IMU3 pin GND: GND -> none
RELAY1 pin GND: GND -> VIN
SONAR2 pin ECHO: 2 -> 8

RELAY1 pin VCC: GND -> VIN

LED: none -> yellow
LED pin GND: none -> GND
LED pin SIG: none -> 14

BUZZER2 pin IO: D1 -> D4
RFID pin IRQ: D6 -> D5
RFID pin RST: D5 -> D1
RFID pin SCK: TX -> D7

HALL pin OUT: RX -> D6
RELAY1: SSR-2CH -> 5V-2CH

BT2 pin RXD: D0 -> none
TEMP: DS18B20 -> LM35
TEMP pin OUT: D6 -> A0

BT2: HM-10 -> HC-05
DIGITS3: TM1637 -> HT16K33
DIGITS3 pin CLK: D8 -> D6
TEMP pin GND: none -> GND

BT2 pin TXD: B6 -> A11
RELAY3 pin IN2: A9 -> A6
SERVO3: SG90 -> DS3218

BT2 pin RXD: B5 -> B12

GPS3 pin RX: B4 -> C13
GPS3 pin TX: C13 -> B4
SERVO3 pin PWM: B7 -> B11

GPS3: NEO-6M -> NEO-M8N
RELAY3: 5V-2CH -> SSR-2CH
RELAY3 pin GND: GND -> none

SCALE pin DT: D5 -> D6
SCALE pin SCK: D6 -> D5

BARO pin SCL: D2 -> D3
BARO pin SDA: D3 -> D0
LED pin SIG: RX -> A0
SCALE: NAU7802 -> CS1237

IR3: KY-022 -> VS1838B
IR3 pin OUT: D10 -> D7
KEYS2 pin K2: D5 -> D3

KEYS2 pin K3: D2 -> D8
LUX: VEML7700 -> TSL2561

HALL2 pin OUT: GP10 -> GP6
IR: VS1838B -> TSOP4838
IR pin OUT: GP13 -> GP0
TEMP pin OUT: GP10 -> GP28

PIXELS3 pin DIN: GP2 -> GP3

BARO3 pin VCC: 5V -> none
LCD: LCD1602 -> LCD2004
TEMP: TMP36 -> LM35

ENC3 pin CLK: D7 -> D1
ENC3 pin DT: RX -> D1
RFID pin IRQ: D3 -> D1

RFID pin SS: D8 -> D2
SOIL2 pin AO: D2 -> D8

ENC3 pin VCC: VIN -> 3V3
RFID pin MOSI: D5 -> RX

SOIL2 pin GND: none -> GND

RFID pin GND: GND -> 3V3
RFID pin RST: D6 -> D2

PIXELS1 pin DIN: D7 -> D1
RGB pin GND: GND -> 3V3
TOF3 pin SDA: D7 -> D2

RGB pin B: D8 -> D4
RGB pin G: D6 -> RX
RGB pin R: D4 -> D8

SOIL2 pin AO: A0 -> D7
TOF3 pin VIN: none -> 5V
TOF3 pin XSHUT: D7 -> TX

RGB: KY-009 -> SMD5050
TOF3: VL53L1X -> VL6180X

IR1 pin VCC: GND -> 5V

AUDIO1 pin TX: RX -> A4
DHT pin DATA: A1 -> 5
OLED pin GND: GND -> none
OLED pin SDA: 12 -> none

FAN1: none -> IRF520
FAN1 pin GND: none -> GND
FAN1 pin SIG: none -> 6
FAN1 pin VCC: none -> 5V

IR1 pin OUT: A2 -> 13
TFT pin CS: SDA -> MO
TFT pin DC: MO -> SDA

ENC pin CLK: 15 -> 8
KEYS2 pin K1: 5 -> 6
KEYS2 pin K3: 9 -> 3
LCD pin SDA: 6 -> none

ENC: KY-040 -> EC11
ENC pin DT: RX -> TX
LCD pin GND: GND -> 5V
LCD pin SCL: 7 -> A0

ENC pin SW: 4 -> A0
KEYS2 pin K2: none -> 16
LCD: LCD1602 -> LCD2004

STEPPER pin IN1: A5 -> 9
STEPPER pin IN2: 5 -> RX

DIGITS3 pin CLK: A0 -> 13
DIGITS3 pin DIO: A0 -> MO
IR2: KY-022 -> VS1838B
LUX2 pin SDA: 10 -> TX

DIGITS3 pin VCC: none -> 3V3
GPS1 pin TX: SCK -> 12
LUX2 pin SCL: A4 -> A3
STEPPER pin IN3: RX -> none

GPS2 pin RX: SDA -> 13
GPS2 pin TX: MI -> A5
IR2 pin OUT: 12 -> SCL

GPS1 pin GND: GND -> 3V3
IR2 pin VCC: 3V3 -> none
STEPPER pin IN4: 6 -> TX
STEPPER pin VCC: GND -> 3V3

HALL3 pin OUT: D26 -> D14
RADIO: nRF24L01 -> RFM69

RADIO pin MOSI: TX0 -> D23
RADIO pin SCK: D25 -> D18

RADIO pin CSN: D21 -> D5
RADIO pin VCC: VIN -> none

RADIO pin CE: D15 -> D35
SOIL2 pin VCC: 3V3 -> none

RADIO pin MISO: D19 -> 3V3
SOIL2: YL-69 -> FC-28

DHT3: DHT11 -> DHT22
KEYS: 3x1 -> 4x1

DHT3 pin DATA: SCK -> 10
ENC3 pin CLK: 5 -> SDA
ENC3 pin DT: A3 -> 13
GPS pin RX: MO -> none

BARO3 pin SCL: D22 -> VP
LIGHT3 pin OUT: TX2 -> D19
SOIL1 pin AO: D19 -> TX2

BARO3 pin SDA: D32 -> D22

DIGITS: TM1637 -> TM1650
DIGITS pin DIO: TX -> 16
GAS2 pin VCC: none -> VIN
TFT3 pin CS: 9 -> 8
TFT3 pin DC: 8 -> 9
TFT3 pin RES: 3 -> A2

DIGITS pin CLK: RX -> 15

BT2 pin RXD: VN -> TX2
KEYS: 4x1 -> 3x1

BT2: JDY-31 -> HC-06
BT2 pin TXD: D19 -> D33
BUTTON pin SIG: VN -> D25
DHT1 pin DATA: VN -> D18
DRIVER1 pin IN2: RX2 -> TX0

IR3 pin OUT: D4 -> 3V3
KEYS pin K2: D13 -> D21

◆ What the task requires
Please reproduce the data as it was given, with every line exact.

◆ Expected output
IMU3 pin GND: GND -> none
RELAY1 pin GND: GND -> VIN
SONAR2 pin ECHO: 2 -> 8

RELAY1 pin VCC: GND -> VIN

LED: none -> yellow
LED pin GND: none -> GND
LED pin SIG: none -> 14

BUZZER2 pin IO: D1 -> D4
RFID pin IRQ: D6 -> D5
RFID pin RST: D5 -> D1
RFID pin SCK: TX -> D7

HALL pin OUT: RX -> D6
RELAY1: SSR-2CH -> 5V-2CH

BT2 pin RXD: D0 -> none
TEMP: DS18B20 -> LM35
TEMP pin OUT: D6 -> A0

BT2: HM-10 -> HC-05
DIGITS3: TM1637 -> HT16K33
DIGITS3 pin CLK: D8 -> D6
TEMP pin GND: none -> GND

BT2 pin TXD: B6 -> A11
RELAY3 pin IN2: A9 -> A6
SERVO3: SG90 -> DS3218

BT2 pin RXD: B5 -> B12

GPS3 pin RX: B4 -> C13
GPS3 pin TX: C13 -> B4
SERVO3 pin PWM: B7 -> B11

GPS3: NEO-6M -> NEO-M8N
RELAY3: 5V-2CH -> SSR-2CH
RELAY3 pin GND: GND -> none

SCALE pin DT: D5 -> D6
SCALE pin SCK: D6 -> D5

BARO pin SCL: D2 -> D3
BARO pin SDA: D3 -> D0
LED pin SIG: RX -> A0
SCALE: NAU7802 -> CS1237

IR3: KY-022 -> VS1838B
IR3 pin OUT: D10 -> D7
KEYS2 pin K2: D5 -> D3

KEYS2 pin K3: D2 -> D8
LUX: VEML7700 -> TSL2561

HALL2 pin OUT: GP10 -> GP6
IR: VS1838B -> TSOP4838
IR pin OUT: GP13 -> GP0
TEMP pin OUT: GP10 -> GP28

PIXELS3 pin DIN: GP2 -> GP3

BARO3 pin VCC: 5V -> none
LCD: LCD1602 -> LCD2004
TEMP: TMP36 -> LM35

ENC3 pin CLK: D7 -> D1
ENC3 pin DT: RX -> D1
RFID pin IRQ: D3 -> D1

RFID pin SS: D8 -> D2
SOIL2 pin AO: D2 -> D8

ENC3 pin VCC: VIN -> 3V3
RFID pin MOSI: D5 -> RX

SOIL2 pin GND: none -> GND

RFID pin GND: GND -> 3V3
RFID pin RST: D6 -> D2

PIXELS1 pin DIN: D7 -> D1
RGB pin GND: GND -> 3V3
TOF3 pin SDA: D7 -> D2

RGB pin B: D8 -> D4
RGB pin G: D6 -> RX
RGB pin R: D4 -> D8

SOIL2 pin AO: A0 -> D7
TOF3 pin VIN: none -> 5V
TOF3 pin XSHUT: D7 -> TX

RGB: KY-009 -> SMD5050
TOF3: VL53L1X -> VL6180X

IR1 pin VCC: GND -> 5V

AUDIO1 pin TX: RX -> A4
DHT pin DATA: A1 -> 5
OLED pin GND: GND -> none
OLED pin SDA: 12 -> none

FAN1: none -> IRF520
FAN1 pin GND: none -> GND
FAN1 pin SIG: none -> 6
FAN1 pin VCC: none -> 5V

IR1 pin OUT: A2 -> 13
TFT pin CS: SDA -> MO
TFT pin DC: MO -> SDA

ENC pin CLK: 15 -> 8
KEYS2 pin K1: 5 -> 6
KEYS2 pin K3: 9 -> 3
LCD pin SDA: 6 -> none

ENC: KY-040 -> EC11
ENC pin DT: RX -> TX
LCD pin GND: GND -> 5V
LCD pin SCL: 7 -> A0

ENC pin SW: 4 -> A0
KEYS2 pin K2: none -> 16
LCD: LCD1602 -> LCD2004

STEPPER pin IN1: A5 -> 9
STEPPER pin IN2: 5 -> RX

DIGITS3 pin CLK: A0 -> 13
DIGITS3 pin DIO: A0 -> MO
IR2: KY-022 -> VS1838B
LUX2 pin SDA: 10 -> TX

DIGITS3 pin VCC: none -> 3V3
GPS1 pin TX: SCK -> 12
LUX2 pin SCL: A4 -> A3
STEPPER pin IN3: RX -> none

GPS2 pin RX: SDA -> 13
GPS2 pin TX: MI -> A5
IR2 pin OUT: 12 -> SCL

GPS1 pin GND: GND -> 3V3
IR2 pin VCC: 3V3 -> none
STEPPER pin IN4: 6 -> TX
STEPPER pin VCC: GND -> 3V3

HALL3 pin OUT: D26 -> D14
RADIO: nRF24L01 -> RFM69

RADIO pin MOSI: TX0 -> D23
RADIO pin SCK: D25 -> D18

RADIO pin CSN: D21 -> D5
RADIO pin VCC: VIN -> none

RADIO pin CE: D15 -> D35
SOIL2 pin VCC: 3V3 -> none

RADIO pin MISO: D19 -> 3V3
SOIL2: YL-69 -> FC-28

DHT3: DHT11 -> DHT22
KEYS: 3x1 -> 4x1

DHT3 pin DATA: SCK -> 10
ENC3 pin CLK: 5 -> SDA
ENC3 pin DT: A3 -> 13
GPS pin RX: MO -> none

BARO3 pin SCL: D22 -> VP
LIGHT3 pin OUT: TX2 -> D19
SOIL1 pin AO: D19 -> TX2

BARO3 pin SDA: D32 -> D22

DIGITS: TM1637 -> TM1650
DIGITS pin DIO: TX -> 16
GAS2 pin VCC: none -> VIN
TFT3 pin CS: 9 -> 8
TFT3 pin DC: 8 -> 9
TFT3 pin RES: 3 -> A2

DIGITS pin CLK: RX -> 15

BT2 pin RXD: VN -> TX2
KEYS: 4x1 -> 3x1

BT2: JDY-31 -> HC-06
BT2 pin TXD: D19 -> D33
BUTTON pin SIG: VN -> D25
DHT1 pin DATA: VN -> D18
DRIVER1 pin IN2: RX2 -> TX0

IR3 pin OUT: D4 -> 3V3
KEYS pin K2: D13 -> D21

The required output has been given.